▶ [Data records]:

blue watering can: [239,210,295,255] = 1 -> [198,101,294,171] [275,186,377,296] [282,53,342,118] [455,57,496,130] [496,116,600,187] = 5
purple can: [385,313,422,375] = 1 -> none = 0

* * *

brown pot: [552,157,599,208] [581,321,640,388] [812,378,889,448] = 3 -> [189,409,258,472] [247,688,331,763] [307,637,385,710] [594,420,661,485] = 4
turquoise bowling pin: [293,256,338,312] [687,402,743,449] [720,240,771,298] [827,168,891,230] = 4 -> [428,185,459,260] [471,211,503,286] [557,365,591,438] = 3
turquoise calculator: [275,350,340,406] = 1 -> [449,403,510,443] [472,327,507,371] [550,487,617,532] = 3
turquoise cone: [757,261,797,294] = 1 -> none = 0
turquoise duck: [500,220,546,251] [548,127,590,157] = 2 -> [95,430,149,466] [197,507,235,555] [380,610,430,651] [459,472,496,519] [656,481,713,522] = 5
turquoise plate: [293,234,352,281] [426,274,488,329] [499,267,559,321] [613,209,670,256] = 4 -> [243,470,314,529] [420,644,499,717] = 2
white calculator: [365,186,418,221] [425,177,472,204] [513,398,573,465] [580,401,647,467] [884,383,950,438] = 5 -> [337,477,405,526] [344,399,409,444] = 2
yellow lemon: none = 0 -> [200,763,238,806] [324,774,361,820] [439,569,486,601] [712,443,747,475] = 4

▶ [Work to be completed]:
The expected answer is a copy of each line in the listing above that contains "none".

▶ [Expected output]:
purple can: [385,313,422,375] = 1 -> none = 0
turquoise cone: [757,261,797,294] = 1 -> none = 0
yellow lemon: none = 0 -> [200,763,238,806] [324,774,361,820] [439,569,486,601] [712,443,747,475] = 4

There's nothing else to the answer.